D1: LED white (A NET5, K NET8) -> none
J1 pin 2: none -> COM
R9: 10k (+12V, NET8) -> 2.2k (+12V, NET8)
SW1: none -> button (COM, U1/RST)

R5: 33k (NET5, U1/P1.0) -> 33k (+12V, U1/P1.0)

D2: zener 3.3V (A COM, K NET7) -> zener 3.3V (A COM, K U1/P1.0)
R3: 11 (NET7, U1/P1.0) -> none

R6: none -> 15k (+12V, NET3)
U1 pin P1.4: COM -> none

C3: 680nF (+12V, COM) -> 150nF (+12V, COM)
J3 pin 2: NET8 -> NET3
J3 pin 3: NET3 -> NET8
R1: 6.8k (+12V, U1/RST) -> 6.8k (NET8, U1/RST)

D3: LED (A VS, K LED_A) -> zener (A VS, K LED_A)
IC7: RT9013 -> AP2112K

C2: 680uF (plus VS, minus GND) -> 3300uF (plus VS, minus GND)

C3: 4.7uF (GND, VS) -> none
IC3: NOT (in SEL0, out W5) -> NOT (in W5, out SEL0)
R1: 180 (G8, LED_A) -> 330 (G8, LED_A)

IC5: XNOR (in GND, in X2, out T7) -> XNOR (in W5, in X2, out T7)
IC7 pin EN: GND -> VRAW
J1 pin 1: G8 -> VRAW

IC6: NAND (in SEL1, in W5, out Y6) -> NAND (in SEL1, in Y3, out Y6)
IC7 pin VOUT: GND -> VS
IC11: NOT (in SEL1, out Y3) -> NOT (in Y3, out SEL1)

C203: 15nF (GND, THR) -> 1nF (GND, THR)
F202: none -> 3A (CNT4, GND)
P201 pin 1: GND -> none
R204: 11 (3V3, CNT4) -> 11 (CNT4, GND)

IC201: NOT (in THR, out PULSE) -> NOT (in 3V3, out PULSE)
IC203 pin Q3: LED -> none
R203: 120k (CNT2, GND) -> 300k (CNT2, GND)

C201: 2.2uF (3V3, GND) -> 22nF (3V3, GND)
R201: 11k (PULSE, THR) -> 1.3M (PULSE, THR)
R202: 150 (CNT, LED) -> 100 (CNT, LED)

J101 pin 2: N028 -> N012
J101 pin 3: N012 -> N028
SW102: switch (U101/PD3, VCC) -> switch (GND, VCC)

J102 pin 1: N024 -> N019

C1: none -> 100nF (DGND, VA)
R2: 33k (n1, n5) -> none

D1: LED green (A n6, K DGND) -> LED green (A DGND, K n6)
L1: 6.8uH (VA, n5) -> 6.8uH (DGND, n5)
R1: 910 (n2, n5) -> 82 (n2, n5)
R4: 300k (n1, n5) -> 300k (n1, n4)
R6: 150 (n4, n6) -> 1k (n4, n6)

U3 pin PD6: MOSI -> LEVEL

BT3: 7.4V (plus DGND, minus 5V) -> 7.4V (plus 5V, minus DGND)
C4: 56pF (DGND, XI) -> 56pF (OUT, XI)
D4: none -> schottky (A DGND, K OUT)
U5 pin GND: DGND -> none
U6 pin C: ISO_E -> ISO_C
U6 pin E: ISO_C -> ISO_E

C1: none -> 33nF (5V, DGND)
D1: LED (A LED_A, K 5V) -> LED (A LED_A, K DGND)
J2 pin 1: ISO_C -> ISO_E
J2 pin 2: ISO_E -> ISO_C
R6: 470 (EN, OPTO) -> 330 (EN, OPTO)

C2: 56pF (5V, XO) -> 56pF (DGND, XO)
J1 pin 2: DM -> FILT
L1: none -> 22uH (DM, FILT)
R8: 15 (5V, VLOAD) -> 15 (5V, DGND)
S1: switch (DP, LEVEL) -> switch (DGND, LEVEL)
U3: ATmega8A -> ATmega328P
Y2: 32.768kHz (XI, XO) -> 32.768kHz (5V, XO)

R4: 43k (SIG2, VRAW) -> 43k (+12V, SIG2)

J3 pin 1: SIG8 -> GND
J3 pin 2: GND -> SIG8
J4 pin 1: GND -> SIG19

### Task brief
Write out all the records above one more time, exactly.

### Your response
D1: LED white (A NET5, K NET8) -> none
J1 pin 2: none -> COM
R9: 10k (+12V, NET8) -> 2.2k (+12V, NET8)
SW1: none -> button (COM, U1/RST)

R5: 33k (NET5, U1/P1.0) -> 33k (+12V, U1/P1.0)

D2: zener 3.3V (A COM, K NET7) -> zener 3.3V (A COM, K U1/P1.0)
R3: 11 (NET7, U1/P1.0) -> none

R6: none -> 15k (+12V, NET3)
U1 pin P1.4: COM -> none

C3: 680nF (+12V, COM) -> 150nF (+12V, COM)
J3 pin 2: NET8 -> NET3
J3 pin 3: NET3 -> NET8
R1: 6.8k (+12V, U1/RST) -> 6.8k (NET8, U1/RST)

D3: LED (A VS, K LED_A) -> zener (A VS, K LED_A)
IC7: RT9013 -> AP2112K

C2: 680uF (plus VS, minus GND) -> 3300uF (plus VS, minus GND)

C3: 4.7uF (GND, VS) -> none
IC3: NOT (in SEL0, out W5) -> NOT (in W5, out SEL0)
R1: 180 (G8, LED_A) -> 330 (G8, LED_A)

IC5: XNOR (in GND, in X2, out T7) -> XNOR (in W5, in X2, out T7)
IC7 pin EN: GND -> VRAW
J1 pin 1: G8 -> VRAW

IC6: NAND (in SEL1, in W5, out Y6) -> NAND (in SEL1, in Y3, out Y6)
IC7 pin VOUT: GND -> VS
IC11: NOT (in SEL1, out Y3) -> NOT (in Y3, out SEL1)

C203: 15nF (GND, THR) -> 1nF (GND, THR)
F202: none -> 3A (CNT4, GND)
P201 pin 1: GND -> none
R204: 11 (3V3, CNT4) -> 11 (CNT4, GND)

IC201: NOT (in THR, out PULSE) -> NOT (in 3V3, out PULSE)
IC203 pin Q3: LED -> none
R203: 120k (CNT2, GND) -> 300k (CNT2, GND)

C201: 2.2uF (3V3, GND) -> 22nF (3V3, GND)
R201: 11k (PULSE, THR) -> 1.3M (PULSE, THR)
R202: 150 (CNT, LED) -> 100 (CNT, LED)

J101 pin 2: N028 -> N012
J101 pin 3: N012 -> N028
SW102: switch (U101/PD3, VCC) -> switch (GND, VCC)

J102 pin 1: N024 -> N019

C1: none -> 100nF (DGND, VA)
R2: 33k (n1, n5) -> none

D1: LED green (A n6, K DGND) -> LED green (A DGND, K n6)
L1: 6.8uH (VA, n5) -> 6.8uH (DGND, n5)
R1: 910 (n2, n5) -> 82 (n2, n5)
R4: 300k (n1, n5) -> 300k (n1, n4)
R6: 150 (n4, n6) -> 1k (n4, n6)

U3 pin PD6: MOSI -> LEVEL

BT3: 7.4V (plus DGND, minus 5V) -> 7.4V (plus 5V, minus DGND)
C4: 56pF (DGND, XI) -> 56pF (OUT, XI)
D4: none -> schottky (A DGND, K OUT)
U5 pin GND: DGND -> none
U6 pin C: ISO_E -> ISO_C
U6 pin E: ISO_C -> ISO_E

C1: none -> 33nF (5V, DGND)
D1: LED (A LED_A, K 5V) -> LED (A LED_A, K DGND)
J2 pin 1: ISO_C -> ISO_E
J2 pin 2: ISO_E -> ISO_C
R6: 470 (EN, OPTO) -> 330 (EN, OPTO)

C2: 56pF (5V, XO) -> 56pF (DGND, XO)
J1 pin 2: DM -> FILT
L1: none -> 22uH (DM, FILT)
R8: 15 (5V, VLOAD) -> 15 (5V, DGND)
S1: switch (DP, LEVEL) -> switch (DGND, LEVEL)
U3: ATmega8A -> ATmega328P
Y2: 32.768kHz (XI, XO) -> 32.768kHz (5V, XO)

R4: 43k (SIG2, VRAW) -> 43k (+12V, SIG2)

J3 pin 1: SIG8 -> GND
J3 pin 2: GND -> SIG8
J4 pin 1: GND -> SIG19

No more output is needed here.